Your instructions —
Of the material below, the lines to be retyped are those from the line containing "C1: 1500uF (plus" through the line containing "R13: 10k (GND, W12) -> 1.5k (GND, W12)", inclusive; reproduce them exactly.

Data —
----------------------------------------

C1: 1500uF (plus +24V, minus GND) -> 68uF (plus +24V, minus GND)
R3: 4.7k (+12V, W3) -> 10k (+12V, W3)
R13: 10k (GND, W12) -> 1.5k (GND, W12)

----------------------------------------

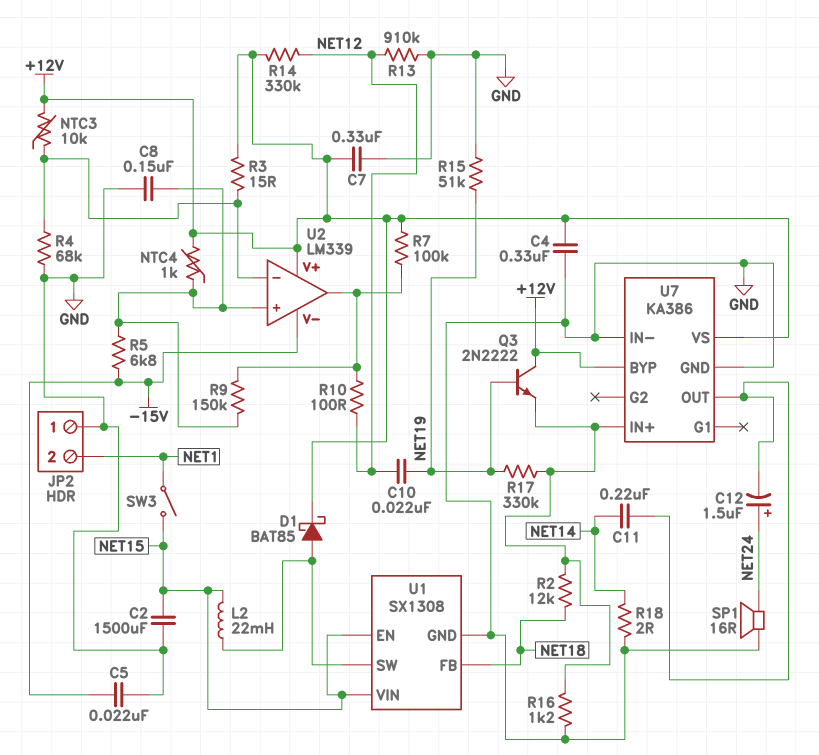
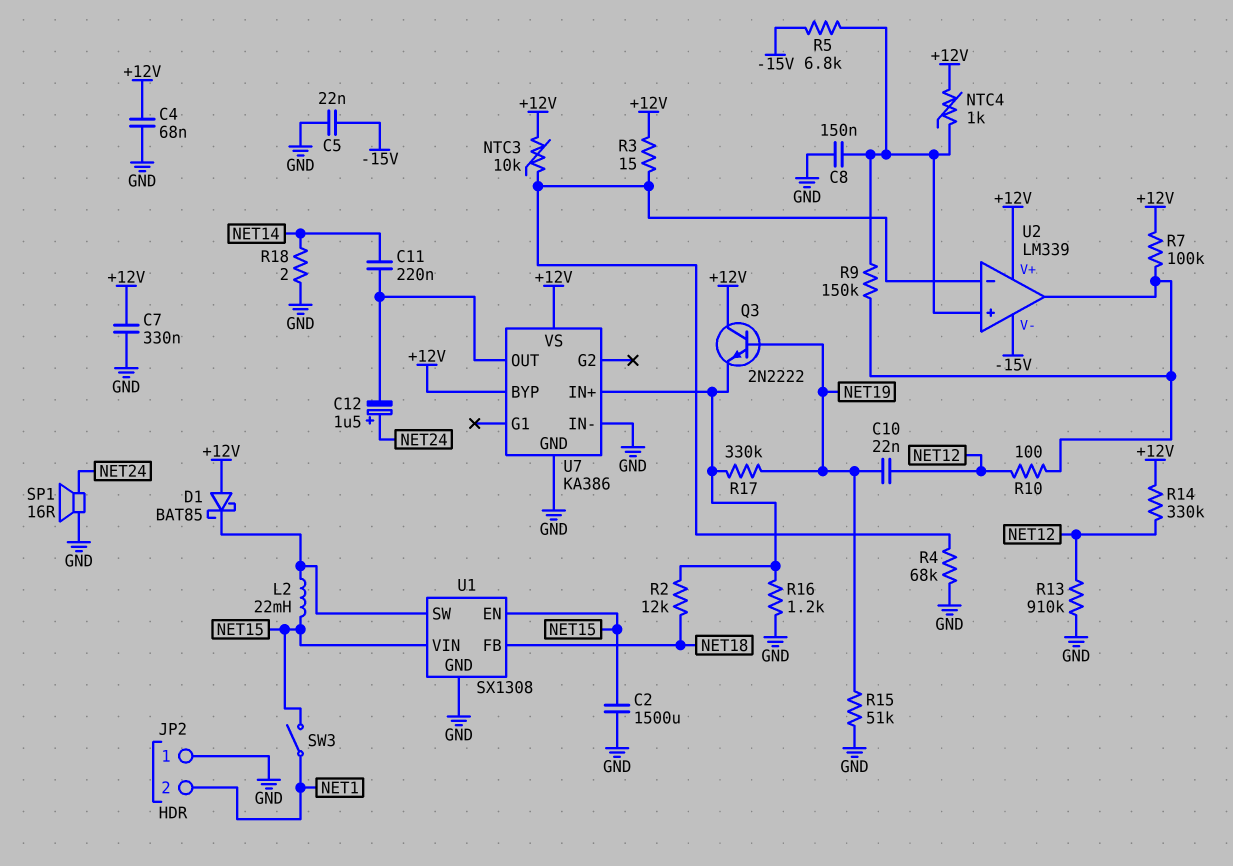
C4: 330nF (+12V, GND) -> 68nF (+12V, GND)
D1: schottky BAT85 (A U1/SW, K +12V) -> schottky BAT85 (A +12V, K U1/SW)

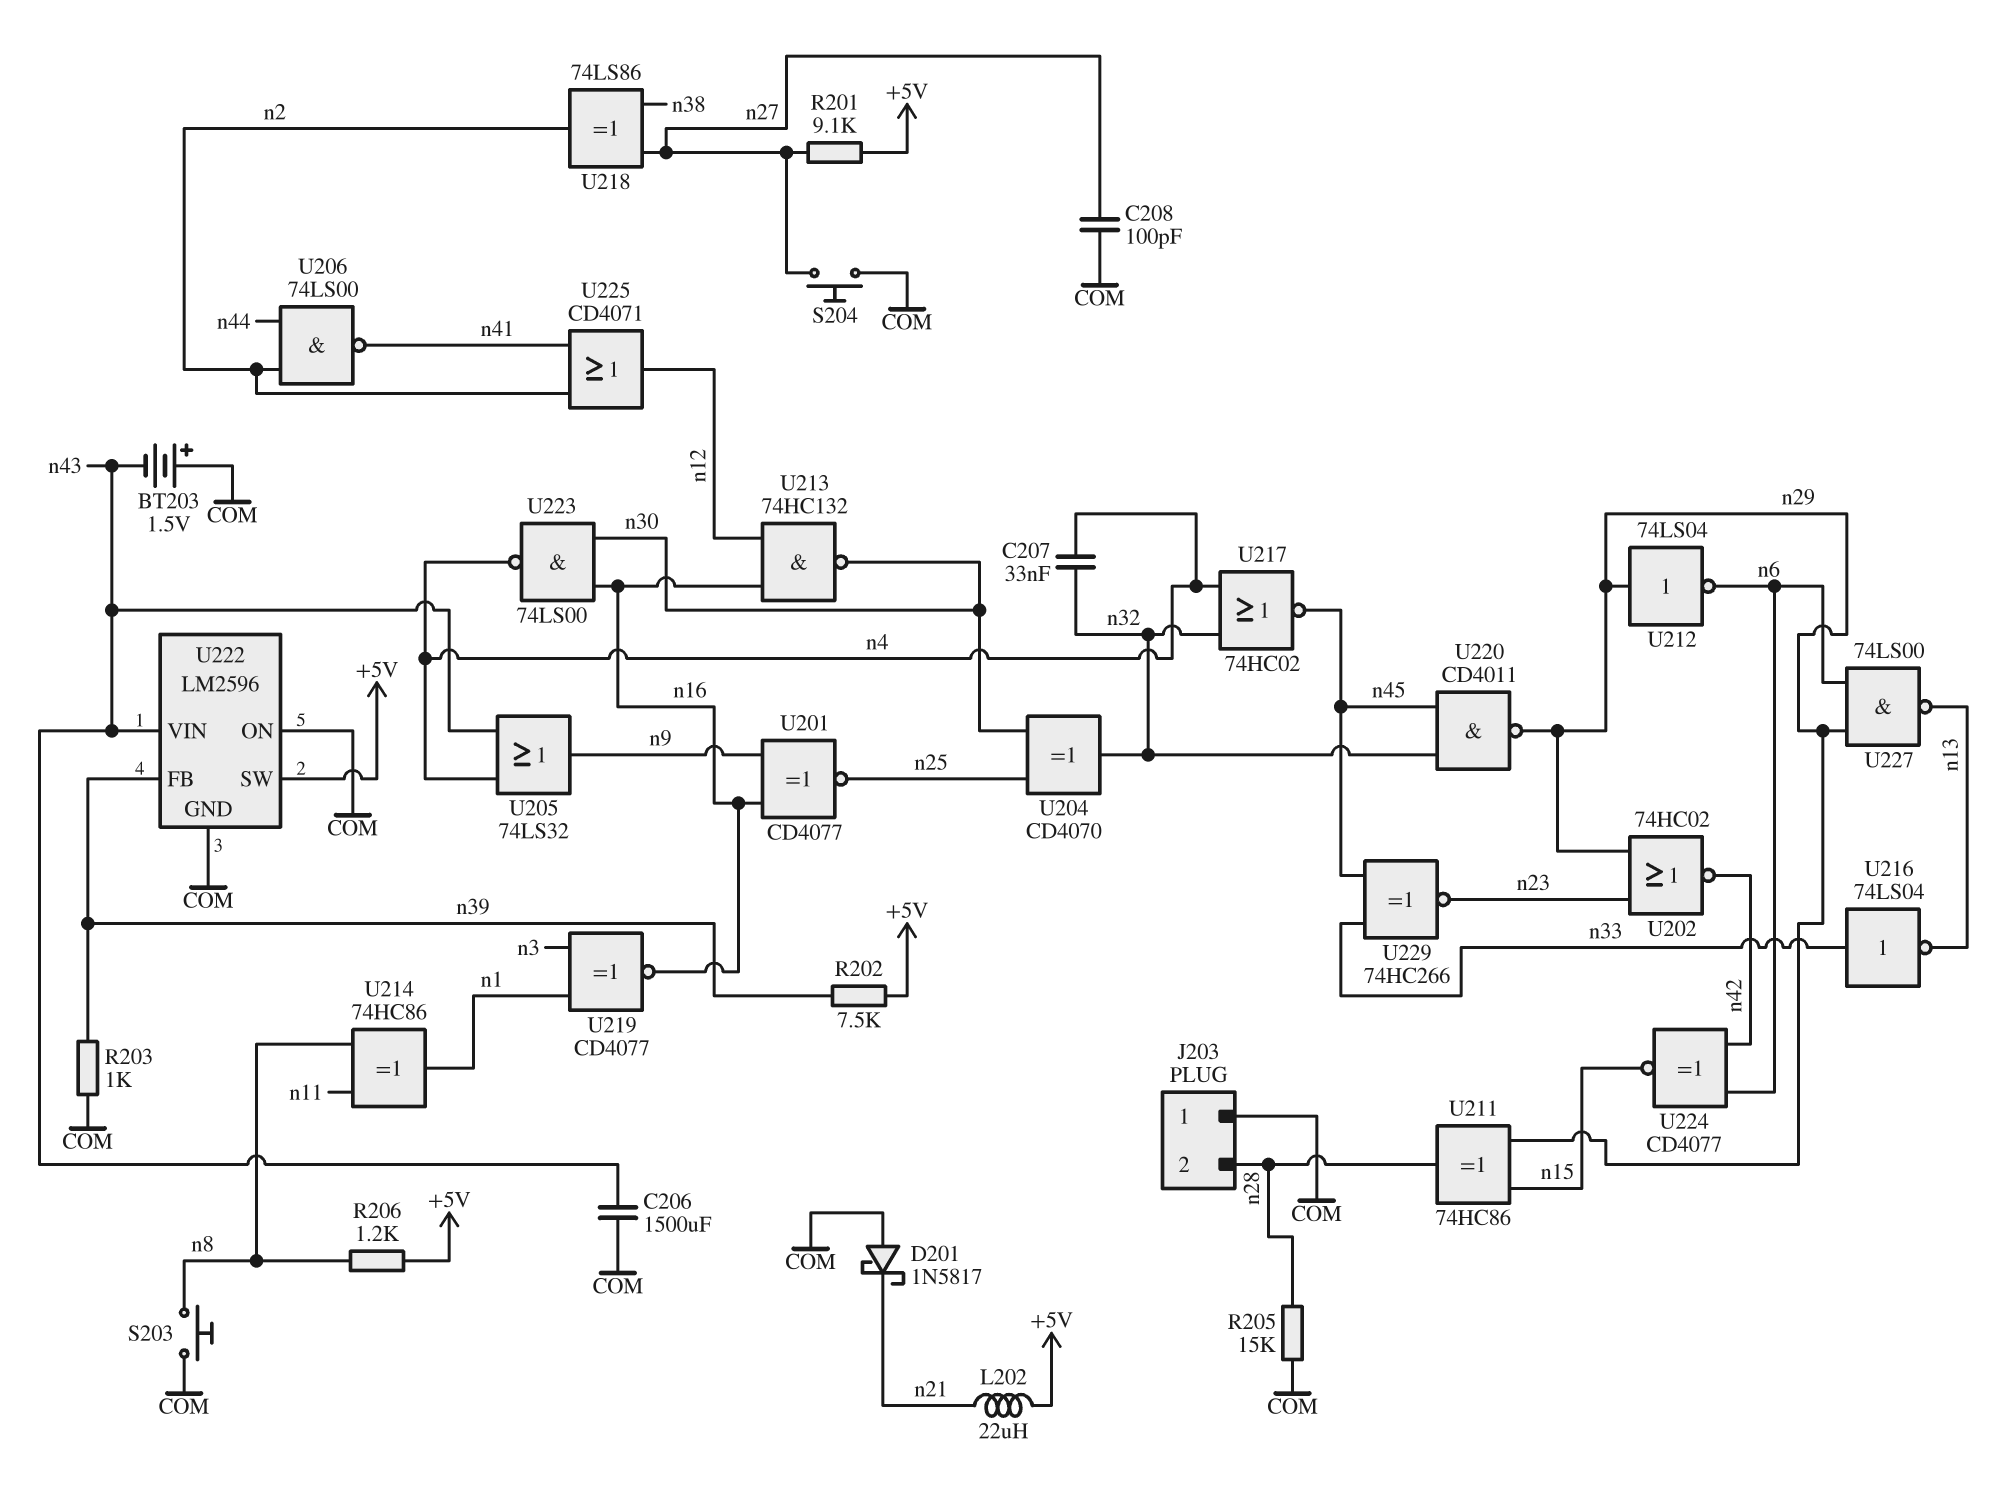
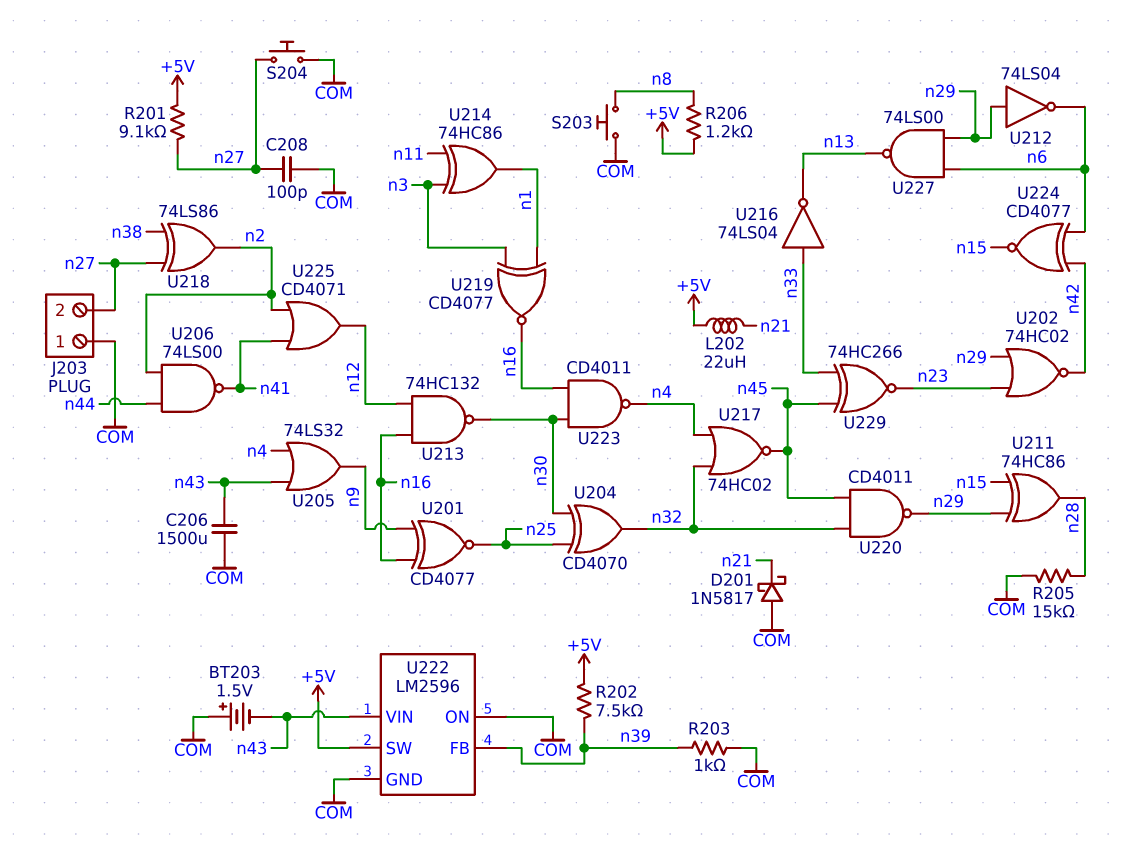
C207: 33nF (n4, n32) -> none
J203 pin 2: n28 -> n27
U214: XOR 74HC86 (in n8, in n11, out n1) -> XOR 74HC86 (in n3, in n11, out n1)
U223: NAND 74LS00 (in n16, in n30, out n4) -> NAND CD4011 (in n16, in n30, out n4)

----------------------------------------

Expected output —
C1: 1500uF (plus +24V, minus GND) -> 68uF (plus +24V, minus GND)
R3: 4.7k (+12V, W3) -> 10k (+12V, W3)
R13: 10k (GND, W12) -> 1.5k (GND, W12)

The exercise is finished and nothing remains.